[Image sets with object changes]

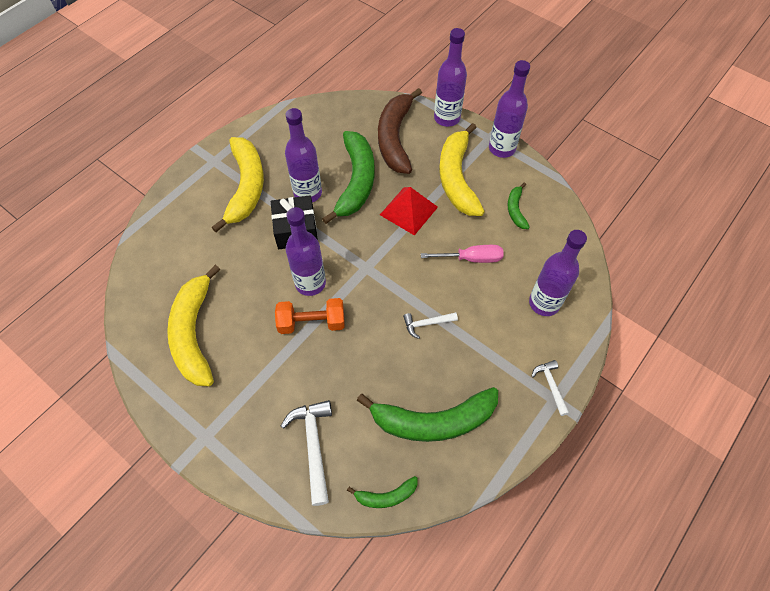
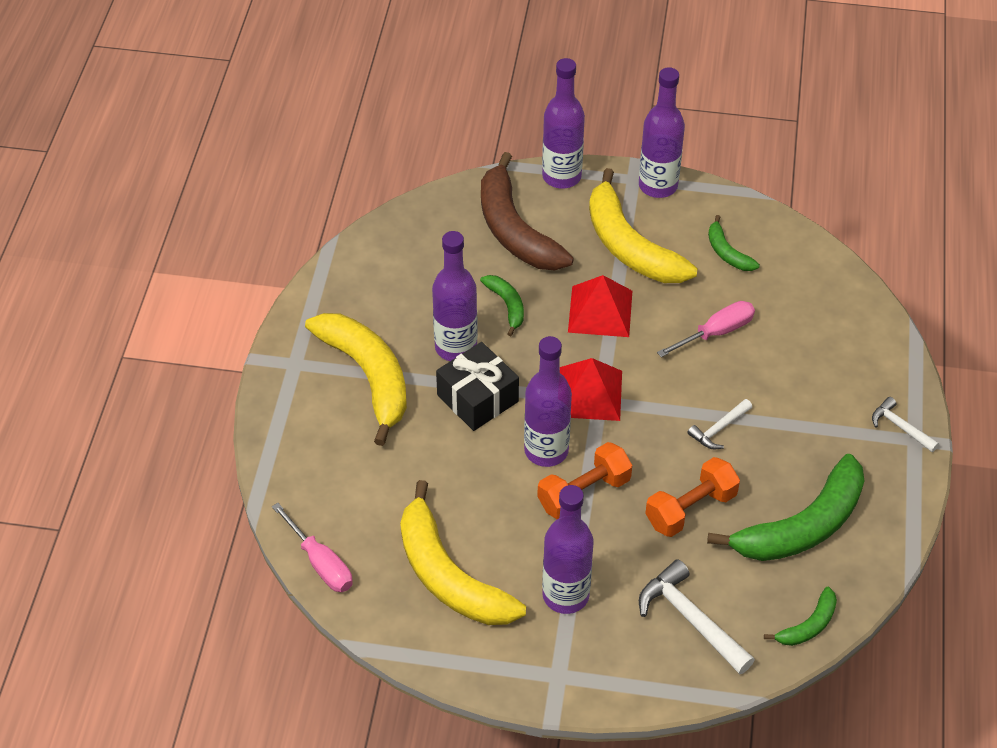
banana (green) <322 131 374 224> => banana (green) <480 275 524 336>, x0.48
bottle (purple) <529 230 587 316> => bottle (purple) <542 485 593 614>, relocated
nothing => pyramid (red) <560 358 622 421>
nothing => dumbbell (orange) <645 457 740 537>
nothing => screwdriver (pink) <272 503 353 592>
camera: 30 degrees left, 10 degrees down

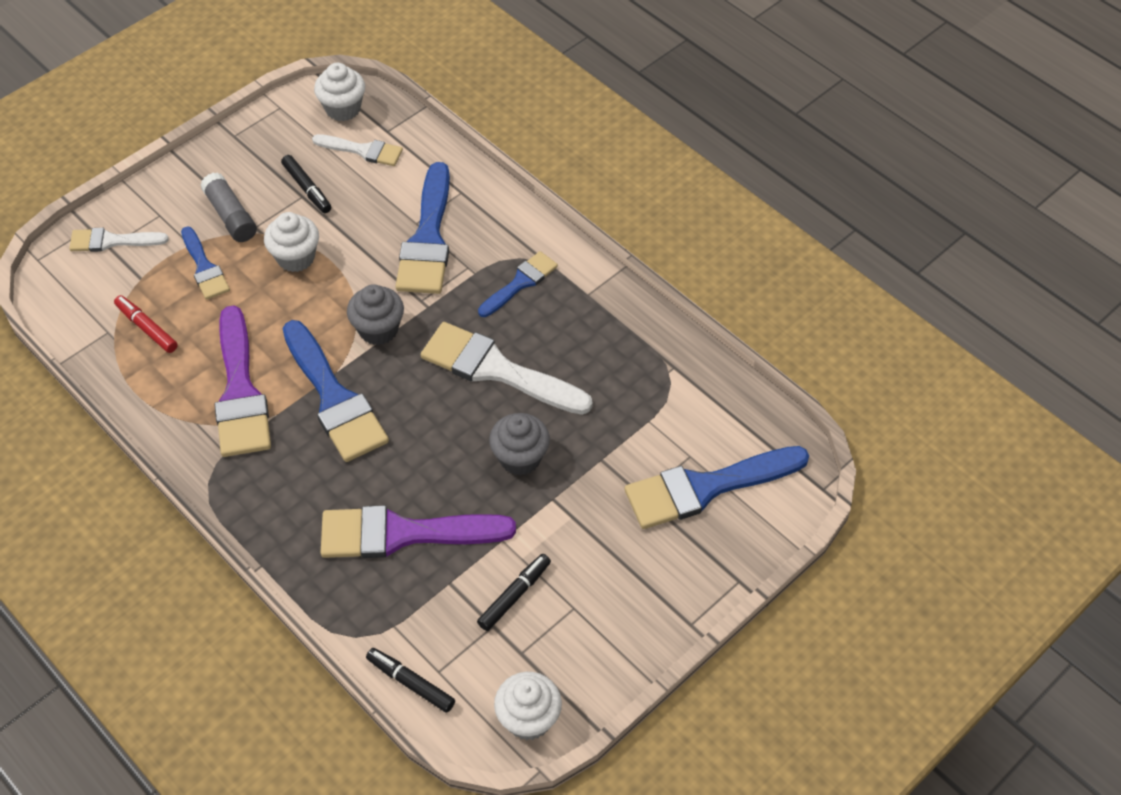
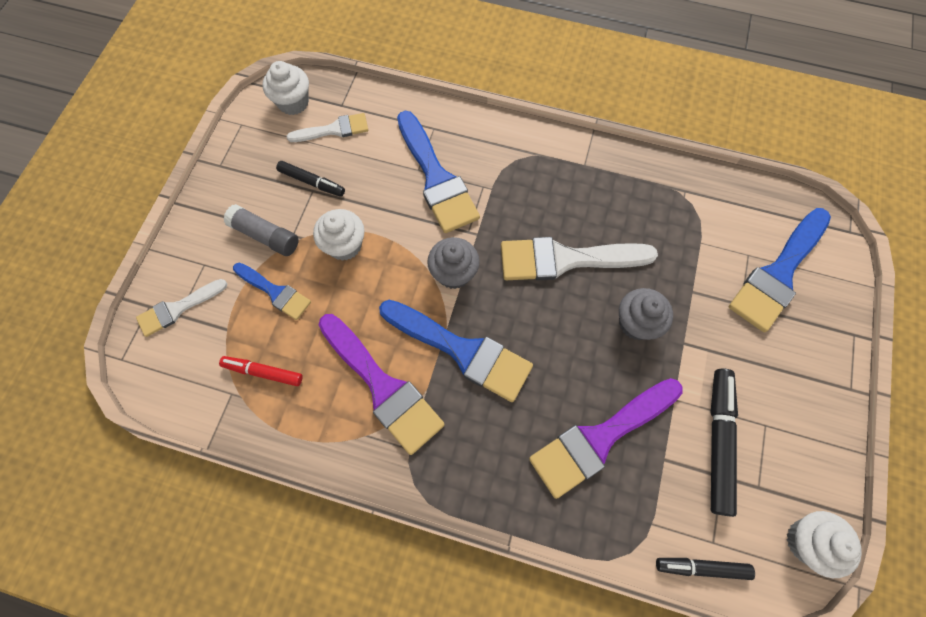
brush (blue) <478 251 558 317> => nothing
marker (black) <477 554 551 631> => marker (black) <710 369 738 517>, x1.63
camera: 30 degrees left, 15 degrees up

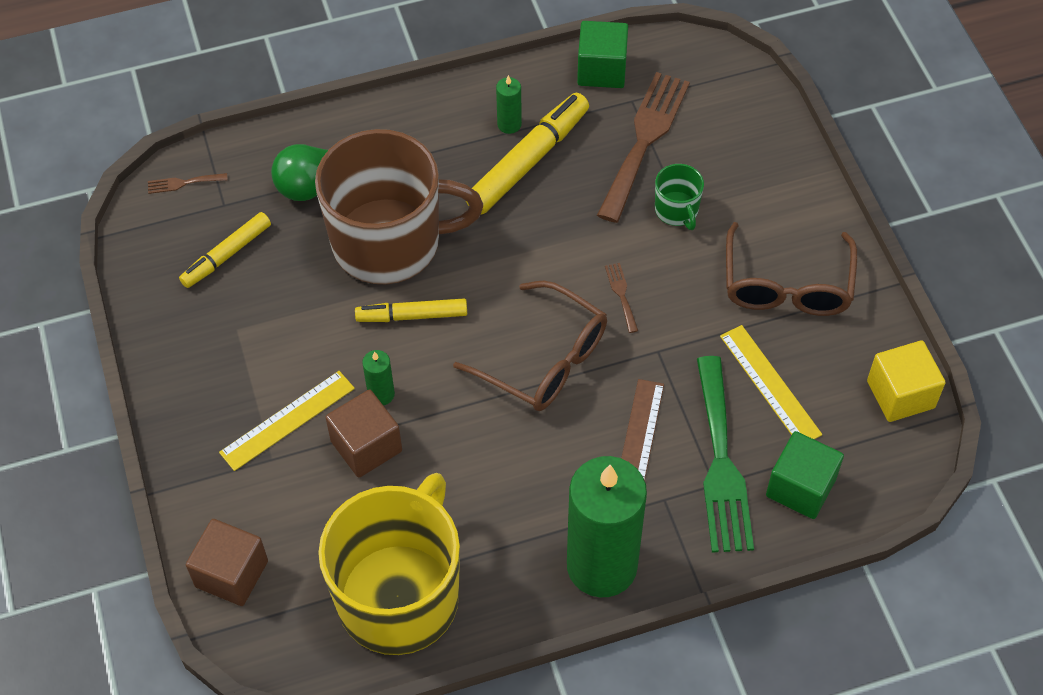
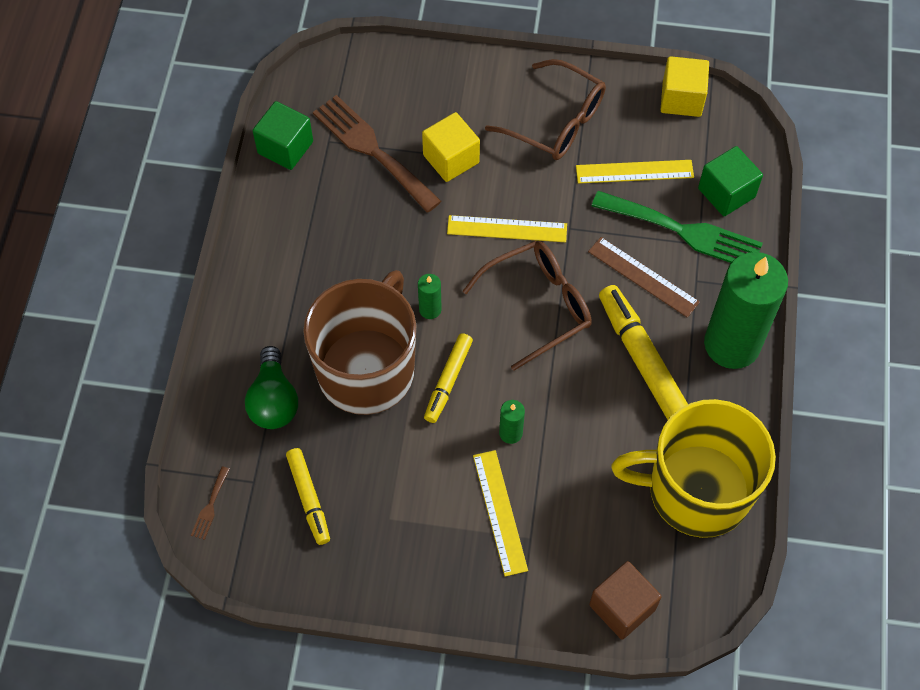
candle (green) <496 75 522 134> => candle (green) <418 274 441 319>, relocated
marker (yellow) <466 93 589 215> => marker (yellow) <599 285 688 420>, relocated
mug (green) <655 164 704 230> => cube (yellow) <422 112 480 182>
fork (brown) <605 263 638 333> => ruler (yellow) <447 215 567 242>
cube (brown) <325 390 402 478> => nothing
mug (yellow) <318 473 460 655> => mug (yellow) <611 399 776 538>, 45 degrees counterclockwise
camera: 65 degrees left, 5 degrees up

• BRIEF
Print every record above exactly, with no pictures.

• ANSWER BOX
banana (green) <322 131 374 224> => banana (green) <480 275 524 336>, x0.48
bottle (purple) <529 230 587 316> => bottle (purple) <542 485 593 614>, relocated
nothing => pyramid (red) <560 358 622 421>
nothing => dumbbell (orange) <645 457 740 537>
nothing => screwdriver (pink) <272 503 353 592>
camera: 30 degrees left, 10 degrees down

brush (blue) <478 251 558 317> => nothing
marker (black) <477 554 551 631> => marker (black) <710 369 738 517>, x1.63
camera: 30 degrees left, 15 degrees up

candle (green) <496 75 522 134> => candle (green) <418 274 441 319>, relocated
marker (yellow) <466 93 589 215> => marker (yellow) <599 285 688 420>, relocated
mug (green) <655 164 704 230> => cube (yellow) <422 112 480 182>
fork (brown) <605 263 638 333> => ruler (yellow) <447 215 567 242>
cube (brown) <325 390 402 478> => nothing
mug (yellow) <318 473 460 655> => mug (yellow) <611 399 776 538>, 45 degrees counterclockwise
camera: 65 degrees left, 5 degrees up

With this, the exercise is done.